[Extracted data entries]
────────
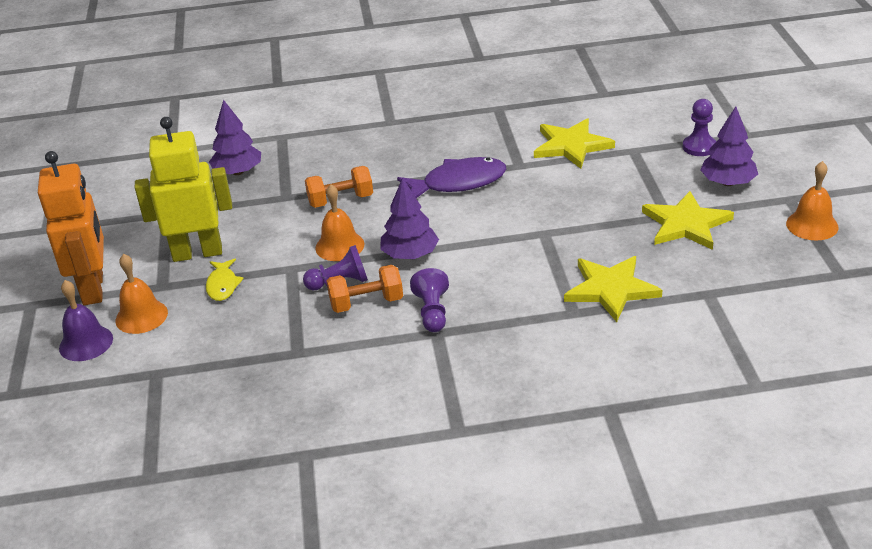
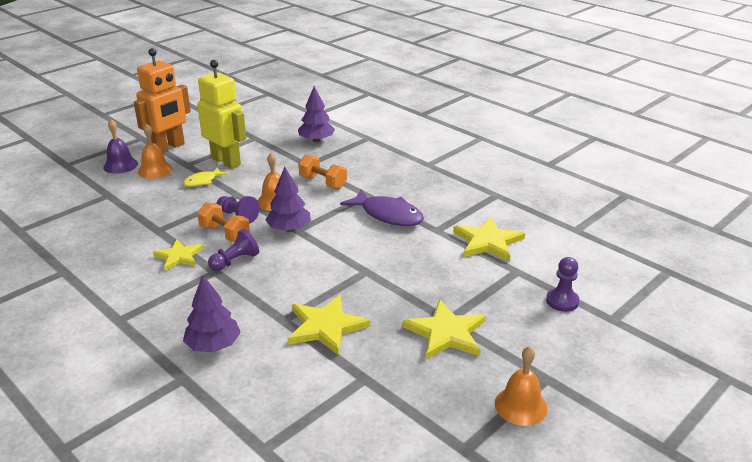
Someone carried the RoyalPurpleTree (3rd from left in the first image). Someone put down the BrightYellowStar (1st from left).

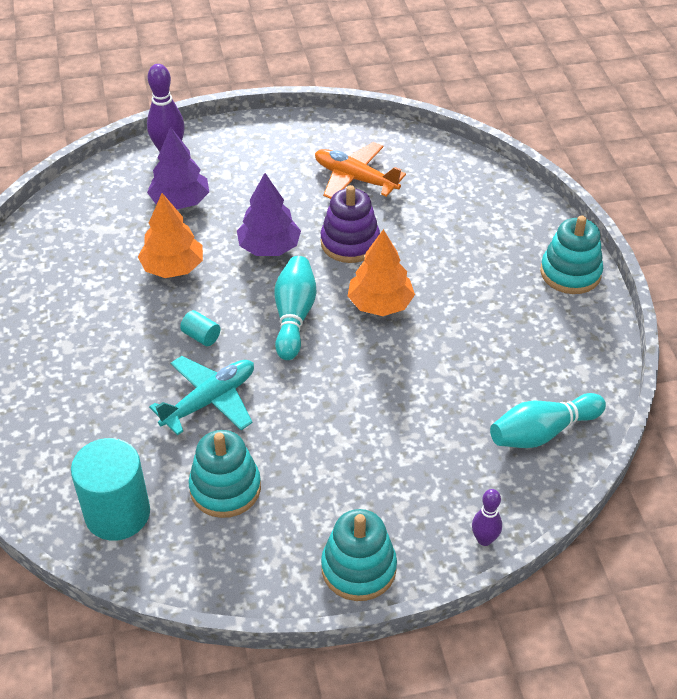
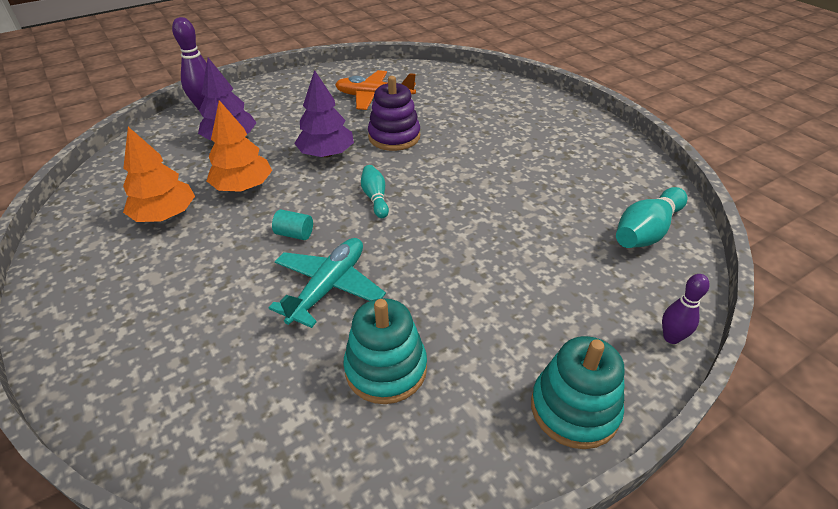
Someone took away the AquaCylinderShape (1st from left). Someone scaled the AquaTenpin (1st from left) by 0.61. Someone carried the OrangeTree (2nd from left in the first image). Someone took away the AquaStackingRings (3rd from left).

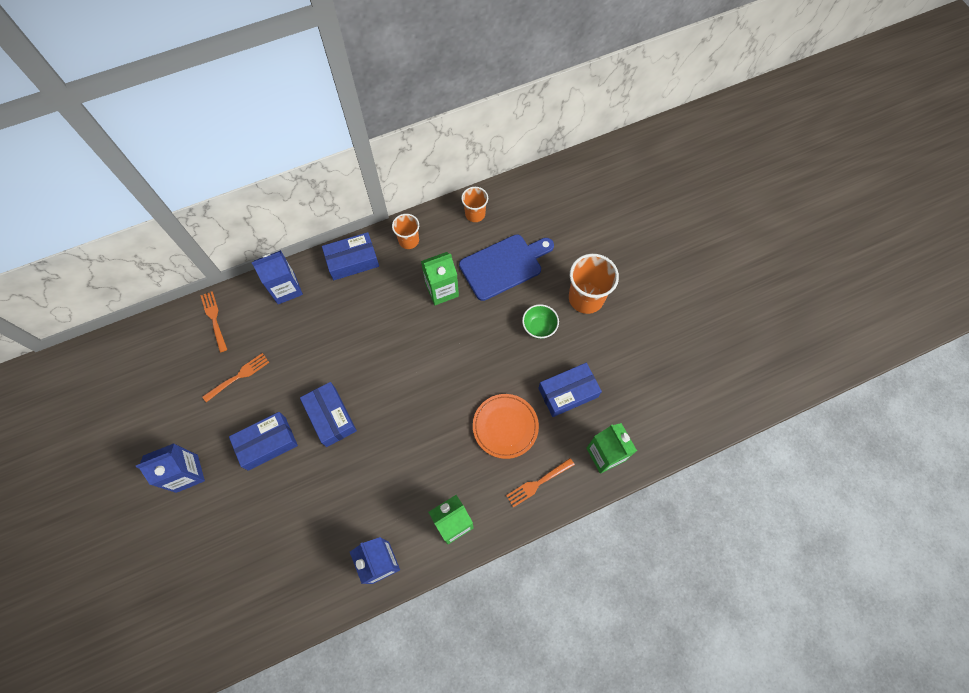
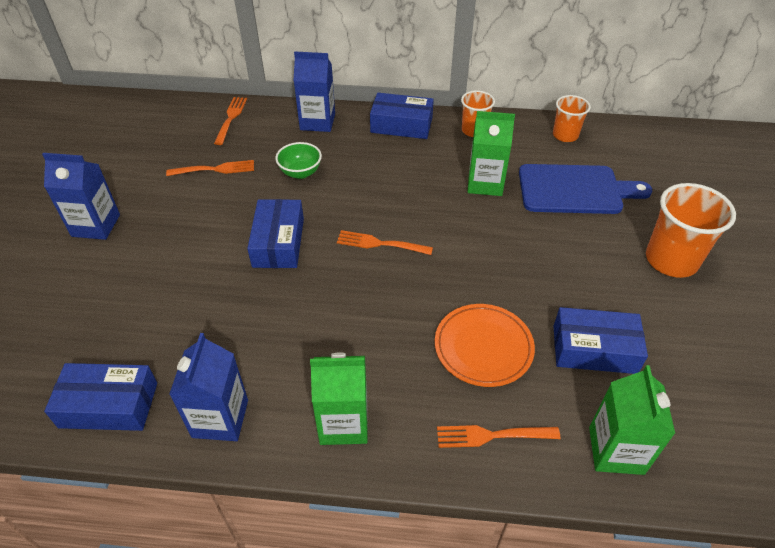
Someone carried the BlueBox (1st from left). Someone carried the LeafGreenDeepDish. Someone put down the OrangeTableFork (3rd from left).

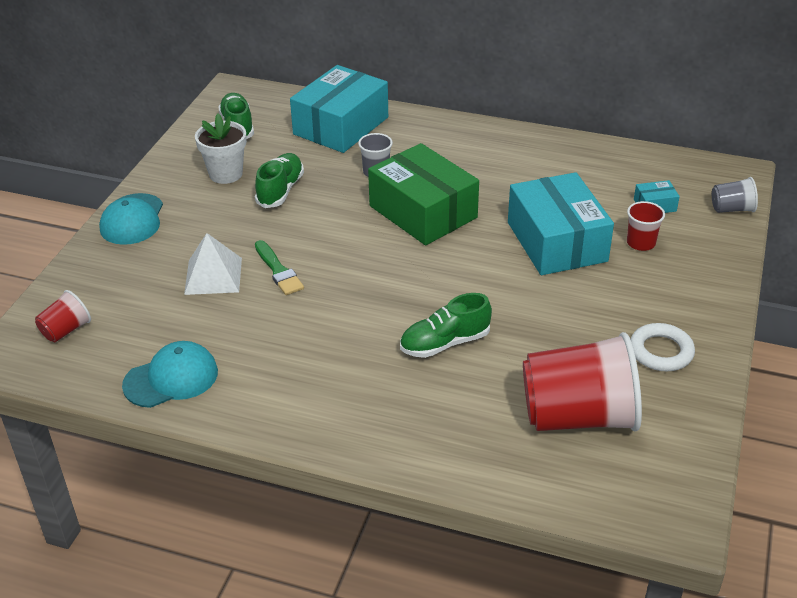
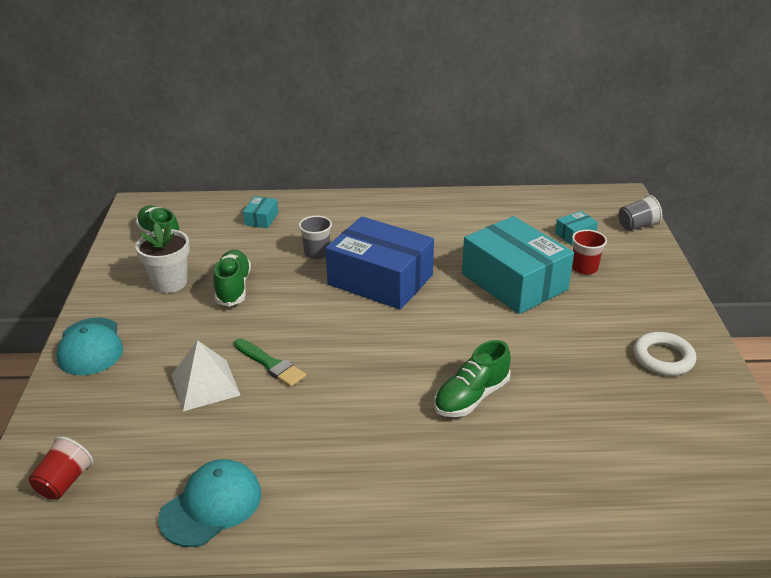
Someone scaled the AquaBox (1st from left) by 0.41. Someone repainted the LeafGreenBox, which became the BlueBox. Someone took away the ScarletCup (2nd from left).

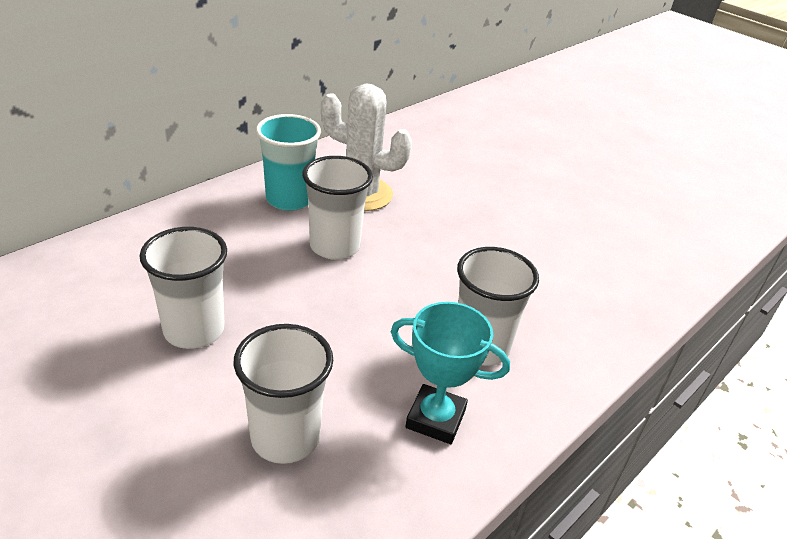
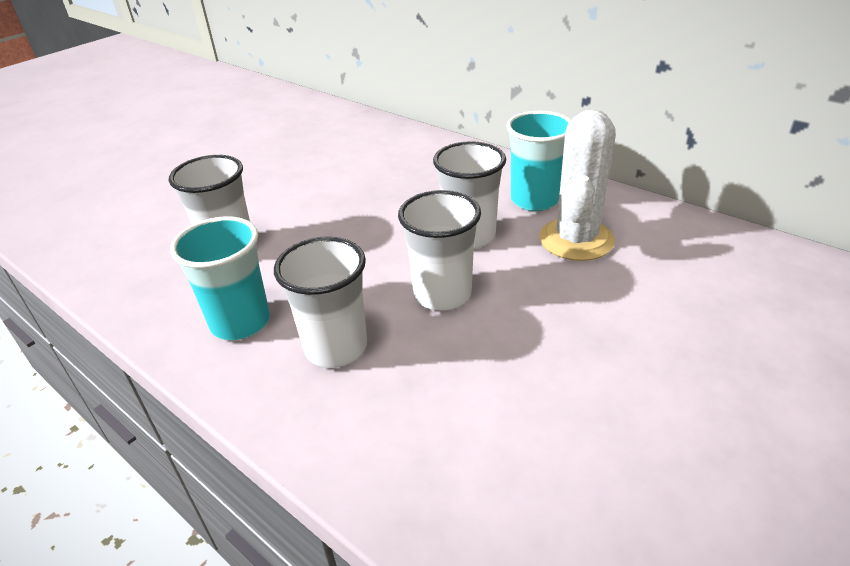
Someone carried the SnowWhiteCup (1st from left in the first image). Someone swapped the AquaAwardCup for the AquaCup (1st from left).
────────
Omit the pictures, then give all the lines above again exactly.

Someone carried the RoyalPurpleTree (3rd from left in the first image). Someone put down the BrightYellowStar (1st from left).

Someone took away the AquaCylinderShape (1st from left). Someone scaled the AquaTenpin (1st from left) by 0.61. Someone carried the OrangeTree (2nd from left in the first image). Someone took away the AquaStackingRings (3rd from left).

Someone carried the BlueBox (1st from left). Someone carried the LeafGreenDeepDish. Someone put down the OrangeTableFork (3rd from left).

Someone scaled the AquaBox (1st from left) by 0.41. Someone repainted the LeafGreenBox, which became the BlueBox. Someone took away the ScarletCup (2nd from left).

Someone carried the SnowWhiteCup (1st from left in the first image). Someone swapped the AquaAwardCup for the AquaCup (1st from left).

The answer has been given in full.